WHAT YOU SHOULD DO: Repeat every entry word for word, skipping the pictures.

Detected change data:
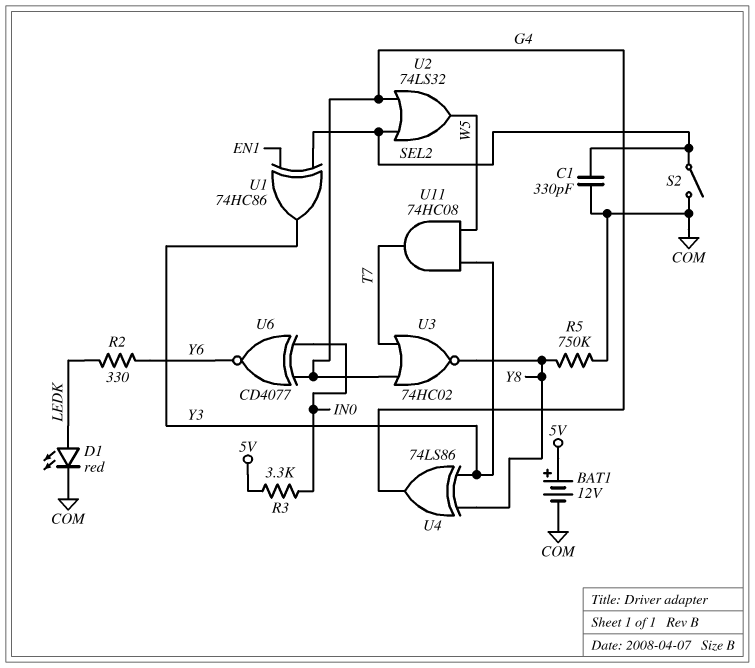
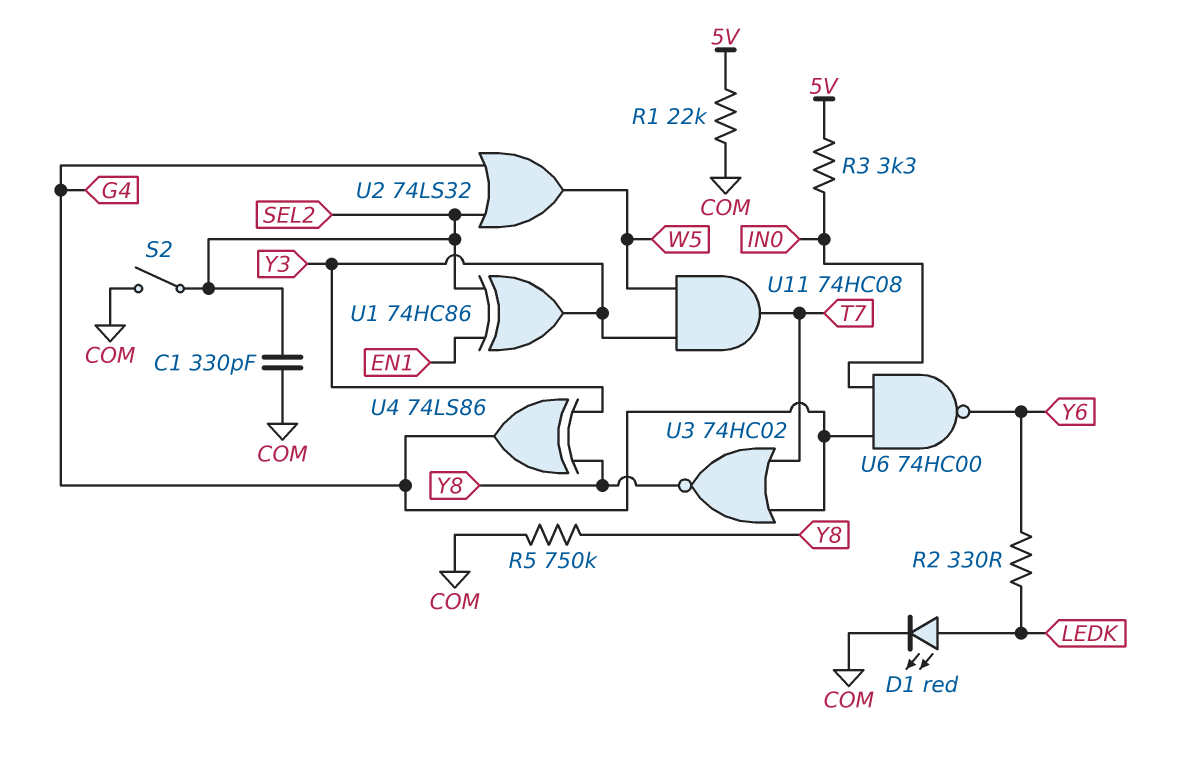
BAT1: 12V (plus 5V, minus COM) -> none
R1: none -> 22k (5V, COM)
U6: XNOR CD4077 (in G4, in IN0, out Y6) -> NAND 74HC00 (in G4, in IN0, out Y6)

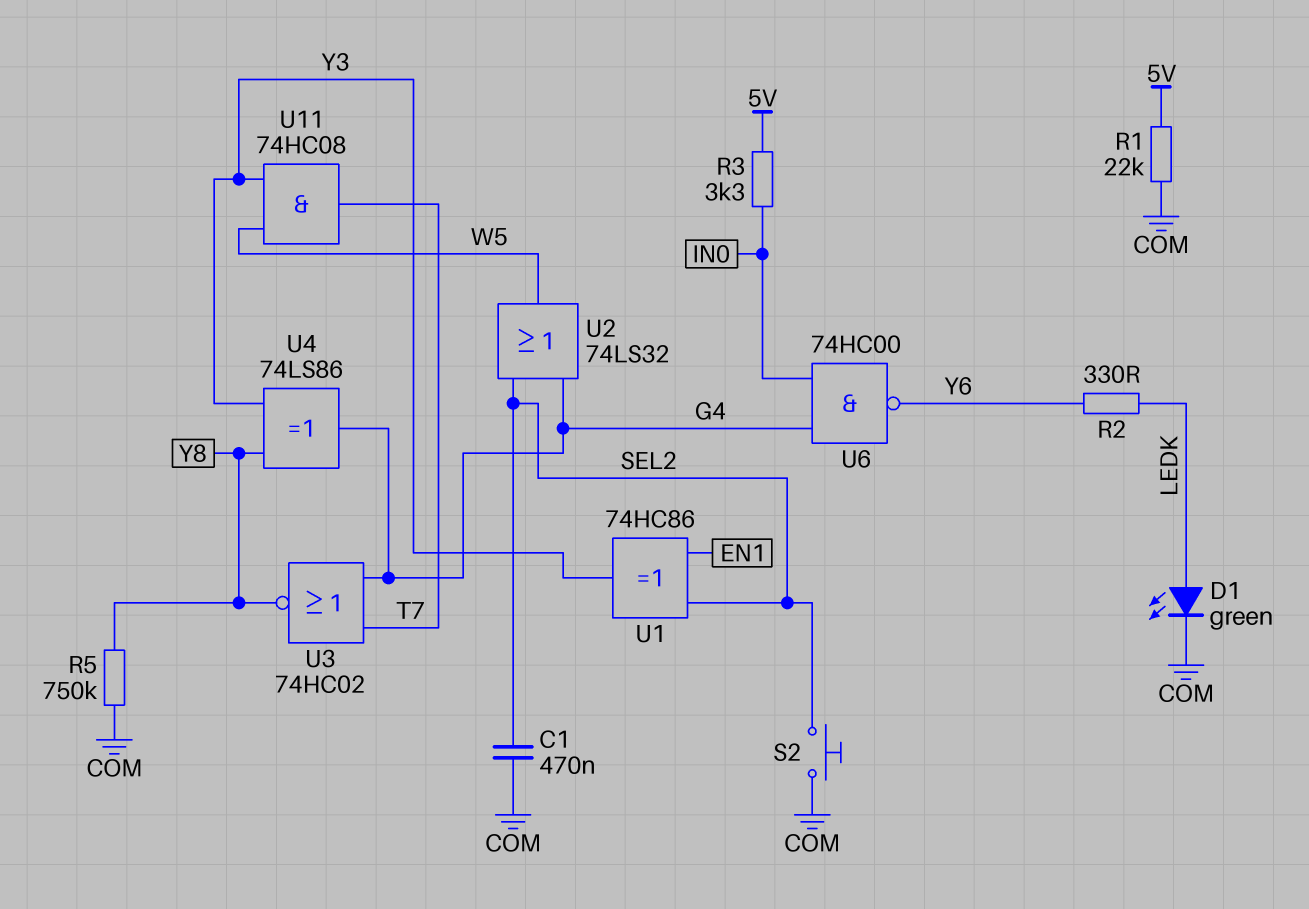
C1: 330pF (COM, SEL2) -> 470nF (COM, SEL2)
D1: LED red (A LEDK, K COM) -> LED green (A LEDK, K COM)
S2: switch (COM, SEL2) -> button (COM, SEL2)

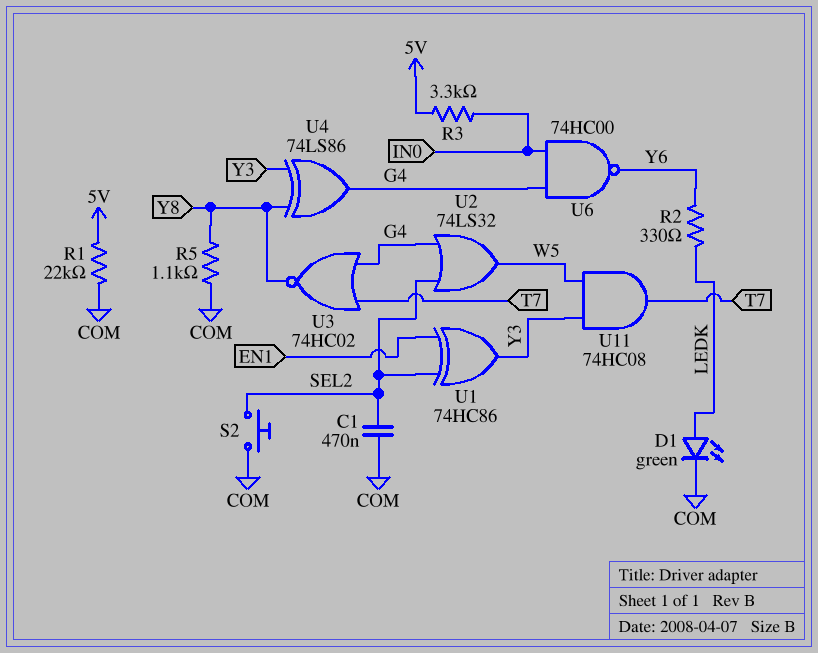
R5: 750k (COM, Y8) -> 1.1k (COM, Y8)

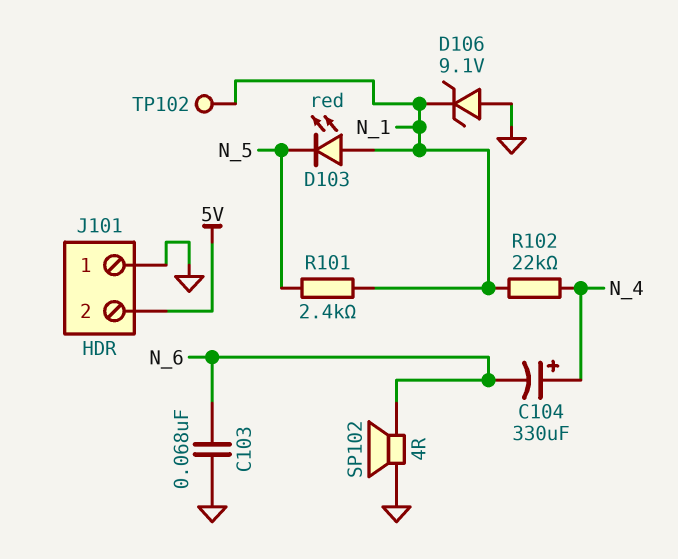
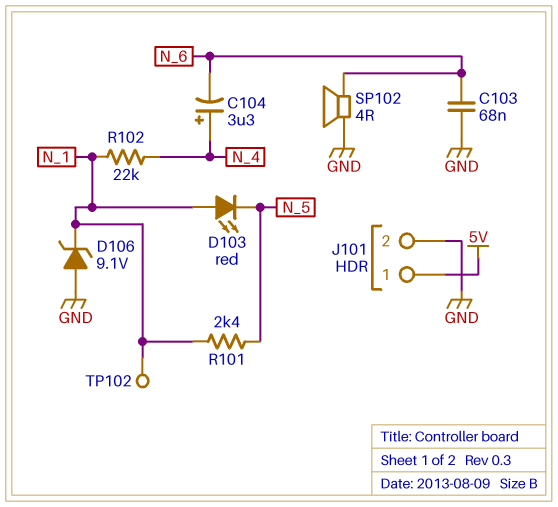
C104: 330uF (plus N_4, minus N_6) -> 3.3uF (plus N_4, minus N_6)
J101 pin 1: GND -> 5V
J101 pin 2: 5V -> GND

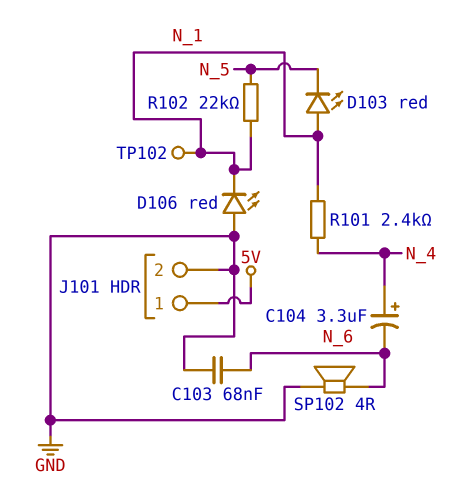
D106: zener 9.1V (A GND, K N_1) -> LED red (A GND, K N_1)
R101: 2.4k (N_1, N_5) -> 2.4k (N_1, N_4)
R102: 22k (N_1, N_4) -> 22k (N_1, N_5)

THE COMPLETED TASK:
BAT1: 12V (plus 5V, minus COM) -> none
R1: none -> 22k (5V, COM)
U6: XNOR CD4077 (in G4, in IN0, out Y6) -> NAND 74HC00 (in G4, in IN0, out Y6)

C1: 330pF (COM, SEL2) -> 470nF (COM, SEL2)
D1: LED red (A LEDK, K COM) -> LED green (A LEDK, K COM)
S2: switch (COM, SEL2) -> button (COM, SEL2)

R5: 750k (COM, Y8) -> 1.1k (COM, Y8)

C104: 330uF (plus N_4, minus N_6) -> 3.3uF (plus N_4, minus N_6)
J101 pin 1: GND -> 5V
J101 pin 2: 5V -> GND

D106: zener 9.1V (A GND, K N_1) -> LED red (A GND, K N_1)
R101: 2.4k (N_1, N_5) -> 2.4k (N_1, N_4)
R102: 22k (N_1, N_4) -> 22k (N_1, N_5)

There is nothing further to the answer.